Aim of the exercise
Provide an exact copy of the lines from the beginning of the records through the line that includes "Q1: none -> NPN (B VB, C +9V, E VE)", and of no others.

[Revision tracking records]
++++++

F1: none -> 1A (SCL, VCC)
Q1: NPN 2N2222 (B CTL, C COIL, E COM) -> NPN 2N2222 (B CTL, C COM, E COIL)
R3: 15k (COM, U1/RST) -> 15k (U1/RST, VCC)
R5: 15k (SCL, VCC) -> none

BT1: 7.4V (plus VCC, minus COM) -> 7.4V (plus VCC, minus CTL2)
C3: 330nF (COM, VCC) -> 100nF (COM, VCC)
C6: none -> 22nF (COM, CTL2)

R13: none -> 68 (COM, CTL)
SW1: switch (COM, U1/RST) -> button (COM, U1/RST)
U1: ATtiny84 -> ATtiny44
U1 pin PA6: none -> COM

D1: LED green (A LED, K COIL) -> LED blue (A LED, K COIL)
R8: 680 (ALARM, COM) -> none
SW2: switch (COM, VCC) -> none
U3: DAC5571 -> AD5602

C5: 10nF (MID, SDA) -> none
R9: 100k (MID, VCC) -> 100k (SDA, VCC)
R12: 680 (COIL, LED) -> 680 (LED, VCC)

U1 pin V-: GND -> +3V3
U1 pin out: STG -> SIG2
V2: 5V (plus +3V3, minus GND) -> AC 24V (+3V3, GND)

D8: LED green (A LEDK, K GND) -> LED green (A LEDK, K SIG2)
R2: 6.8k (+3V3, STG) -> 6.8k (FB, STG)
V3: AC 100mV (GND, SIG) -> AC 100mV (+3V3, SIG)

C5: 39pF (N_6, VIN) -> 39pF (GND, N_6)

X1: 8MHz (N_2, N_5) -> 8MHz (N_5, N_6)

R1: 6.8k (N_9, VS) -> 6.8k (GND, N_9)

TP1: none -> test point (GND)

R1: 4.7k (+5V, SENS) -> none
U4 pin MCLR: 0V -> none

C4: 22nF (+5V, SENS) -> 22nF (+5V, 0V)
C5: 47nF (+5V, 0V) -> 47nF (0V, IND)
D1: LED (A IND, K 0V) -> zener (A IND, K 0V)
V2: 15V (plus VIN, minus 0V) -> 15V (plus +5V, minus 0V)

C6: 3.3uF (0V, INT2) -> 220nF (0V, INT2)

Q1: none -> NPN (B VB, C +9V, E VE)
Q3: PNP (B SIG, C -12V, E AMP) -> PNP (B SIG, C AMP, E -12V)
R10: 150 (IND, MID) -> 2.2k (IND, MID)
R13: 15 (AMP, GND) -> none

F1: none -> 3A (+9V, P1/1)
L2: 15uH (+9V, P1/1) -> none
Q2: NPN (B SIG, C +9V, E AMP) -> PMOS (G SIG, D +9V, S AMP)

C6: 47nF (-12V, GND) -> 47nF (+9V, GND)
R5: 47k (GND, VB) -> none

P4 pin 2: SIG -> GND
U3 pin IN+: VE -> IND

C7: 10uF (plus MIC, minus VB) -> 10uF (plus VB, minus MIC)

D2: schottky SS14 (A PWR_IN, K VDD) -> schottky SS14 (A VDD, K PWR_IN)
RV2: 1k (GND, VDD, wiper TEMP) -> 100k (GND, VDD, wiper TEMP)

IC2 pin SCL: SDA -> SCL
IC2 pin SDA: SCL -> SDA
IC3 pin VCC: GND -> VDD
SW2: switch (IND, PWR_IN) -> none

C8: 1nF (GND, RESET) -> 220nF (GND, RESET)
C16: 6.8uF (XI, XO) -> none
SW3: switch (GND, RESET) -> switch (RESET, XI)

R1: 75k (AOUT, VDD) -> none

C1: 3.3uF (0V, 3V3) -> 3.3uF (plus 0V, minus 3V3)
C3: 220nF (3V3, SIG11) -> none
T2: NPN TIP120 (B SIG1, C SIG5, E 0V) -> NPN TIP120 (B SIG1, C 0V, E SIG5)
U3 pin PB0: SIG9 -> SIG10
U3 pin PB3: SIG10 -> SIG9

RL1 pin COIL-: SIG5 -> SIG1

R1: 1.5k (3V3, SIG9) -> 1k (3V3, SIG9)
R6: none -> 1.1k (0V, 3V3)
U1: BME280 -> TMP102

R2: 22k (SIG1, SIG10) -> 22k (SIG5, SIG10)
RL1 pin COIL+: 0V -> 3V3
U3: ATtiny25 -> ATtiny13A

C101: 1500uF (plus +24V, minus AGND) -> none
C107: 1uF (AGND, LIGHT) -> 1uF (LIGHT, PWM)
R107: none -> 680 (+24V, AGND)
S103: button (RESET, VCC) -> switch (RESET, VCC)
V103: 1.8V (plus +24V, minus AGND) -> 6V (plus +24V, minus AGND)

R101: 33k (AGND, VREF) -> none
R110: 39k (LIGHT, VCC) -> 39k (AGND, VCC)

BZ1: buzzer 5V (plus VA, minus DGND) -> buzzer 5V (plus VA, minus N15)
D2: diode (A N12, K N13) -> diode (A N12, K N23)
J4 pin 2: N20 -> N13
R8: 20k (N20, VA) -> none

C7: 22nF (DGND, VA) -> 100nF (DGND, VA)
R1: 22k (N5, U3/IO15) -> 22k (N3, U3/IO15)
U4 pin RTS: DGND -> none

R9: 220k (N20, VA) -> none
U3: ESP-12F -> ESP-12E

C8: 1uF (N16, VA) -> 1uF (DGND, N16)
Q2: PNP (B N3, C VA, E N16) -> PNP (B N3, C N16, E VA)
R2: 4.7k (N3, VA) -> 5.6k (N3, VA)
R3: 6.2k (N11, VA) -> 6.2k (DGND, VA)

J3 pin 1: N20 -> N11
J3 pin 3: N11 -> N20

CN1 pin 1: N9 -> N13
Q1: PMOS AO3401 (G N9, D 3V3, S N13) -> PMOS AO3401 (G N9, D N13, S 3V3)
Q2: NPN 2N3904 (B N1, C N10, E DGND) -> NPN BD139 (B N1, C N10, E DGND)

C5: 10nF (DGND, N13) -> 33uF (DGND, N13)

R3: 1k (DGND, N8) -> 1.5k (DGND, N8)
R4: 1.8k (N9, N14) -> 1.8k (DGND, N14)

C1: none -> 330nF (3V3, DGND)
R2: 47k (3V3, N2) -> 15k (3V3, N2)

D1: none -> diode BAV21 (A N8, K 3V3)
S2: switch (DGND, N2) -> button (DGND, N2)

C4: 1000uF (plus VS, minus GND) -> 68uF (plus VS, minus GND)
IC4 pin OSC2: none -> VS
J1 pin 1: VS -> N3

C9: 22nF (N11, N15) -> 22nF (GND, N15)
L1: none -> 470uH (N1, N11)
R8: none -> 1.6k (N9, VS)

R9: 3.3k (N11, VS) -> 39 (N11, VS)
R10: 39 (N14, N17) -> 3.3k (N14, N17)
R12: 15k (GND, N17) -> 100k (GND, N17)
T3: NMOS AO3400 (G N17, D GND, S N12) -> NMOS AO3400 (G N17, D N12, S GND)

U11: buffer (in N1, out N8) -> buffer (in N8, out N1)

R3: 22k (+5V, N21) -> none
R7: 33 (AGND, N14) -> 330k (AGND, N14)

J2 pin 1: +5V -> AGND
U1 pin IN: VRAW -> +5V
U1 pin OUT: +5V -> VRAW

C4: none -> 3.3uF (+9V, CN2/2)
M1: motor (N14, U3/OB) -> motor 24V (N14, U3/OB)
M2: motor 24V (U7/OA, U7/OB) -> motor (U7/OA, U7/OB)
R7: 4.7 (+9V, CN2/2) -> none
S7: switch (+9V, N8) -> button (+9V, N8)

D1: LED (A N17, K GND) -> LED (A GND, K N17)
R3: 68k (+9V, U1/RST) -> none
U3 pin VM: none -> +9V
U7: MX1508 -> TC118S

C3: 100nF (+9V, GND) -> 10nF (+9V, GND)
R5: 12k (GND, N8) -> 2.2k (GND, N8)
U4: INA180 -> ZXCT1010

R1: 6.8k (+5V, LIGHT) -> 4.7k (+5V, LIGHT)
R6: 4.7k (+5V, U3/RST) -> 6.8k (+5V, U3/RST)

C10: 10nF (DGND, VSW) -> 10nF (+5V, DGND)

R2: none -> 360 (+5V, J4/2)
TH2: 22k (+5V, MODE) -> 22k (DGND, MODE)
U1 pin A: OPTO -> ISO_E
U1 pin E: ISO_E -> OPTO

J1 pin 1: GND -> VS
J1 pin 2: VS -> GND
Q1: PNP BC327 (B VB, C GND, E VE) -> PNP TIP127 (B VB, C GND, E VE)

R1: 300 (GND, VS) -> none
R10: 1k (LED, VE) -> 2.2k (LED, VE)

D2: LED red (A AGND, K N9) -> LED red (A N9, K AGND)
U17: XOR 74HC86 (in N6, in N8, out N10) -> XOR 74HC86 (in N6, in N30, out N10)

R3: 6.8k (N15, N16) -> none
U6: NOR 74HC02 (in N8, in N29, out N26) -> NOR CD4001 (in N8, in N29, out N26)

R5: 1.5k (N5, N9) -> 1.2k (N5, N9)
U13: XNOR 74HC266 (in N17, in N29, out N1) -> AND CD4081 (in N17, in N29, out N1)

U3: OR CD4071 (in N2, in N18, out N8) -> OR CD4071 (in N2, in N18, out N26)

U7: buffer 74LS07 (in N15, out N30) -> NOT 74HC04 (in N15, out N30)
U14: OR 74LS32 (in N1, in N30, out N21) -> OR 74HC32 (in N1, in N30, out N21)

++++++

Written response
F1: none -> 1A (SCL, VCC)
Q1: NPN 2N2222 (B CTL, C COIL, E COM) -> NPN 2N2222 (B CTL, C COM, E COIL)
R3: 15k (COM, U1/RST) -> 15k (U1/RST, VCC)
R5: 15k (SCL, VCC) -> none

BT1: 7.4V (plus VCC, minus COM) -> 7.4V (plus VCC, minus CTL2)
C3: 330nF (COM, VCC) -> 100nF (COM, VCC)
C6: none -> 22nF (COM, CTL2)

R13: none -> 68 (COM, CTL)
SW1: switch (COM, U1/RST) -> button (COM, U1/RST)
U1: ATtiny84 -> ATtiny44
U1 pin PA6: none -> COM

D1: LED green (A LED, K COIL) -> LED blue (A LED, K COIL)
R8: 680 (ALARM, COM) -> none
SW2: switch (COM, VCC) -> none
U3: DAC5571 -> AD5602

C5: 10nF (MID, SDA) -> none
R9: 100k (MID, VCC) -> 100k (SDA, VCC)
R12: 680 (COIL, LED) -> 680 (LED, VCC)

U1 pin V-: GND -> +3V3
U1 pin out: STG -> SIG2
V2: 5V (plus +3V3, minus GND) -> AC 24V (+3V3, GND)

D8: LED green (A LEDK, K GND) -> LED green (A LEDK, K SIG2)
R2: 6.8k (+3V3, STG) -> 6.8k (FB, STG)
V3: AC 100mV (GND, SIG) -> AC 100mV (+3V3, SIG)

C5: 39pF (N_6, VIN) -> 39pF (GND, N_6)

X1: 8MHz (N_2, N_5) -> 8MHz (N_5, N_6)

R1: 6.8k (N_9, VS) -> 6.8k (GND, N_9)

TP1: none -> test point (GND)

R1: 4.7k (+5V, SENS) -> none
U4 pin MCLR: 0V -> none

C4: 22nF (+5V, SENS) -> 22nF (+5V, 0V)
C5: 47nF (+5V, 0V) -> 47nF (0V, IND)
D1: LED (A IND, K 0V) -> zener (A IND, K 0V)
V2: 15V (plus VIN, minus 0V) -> 15V (plus +5V, minus 0V)

C6: 3.3uF (0V, INT2) -> 220nF (0V, INT2)

Q1: none -> NPN (B VB, C +9V, E VE)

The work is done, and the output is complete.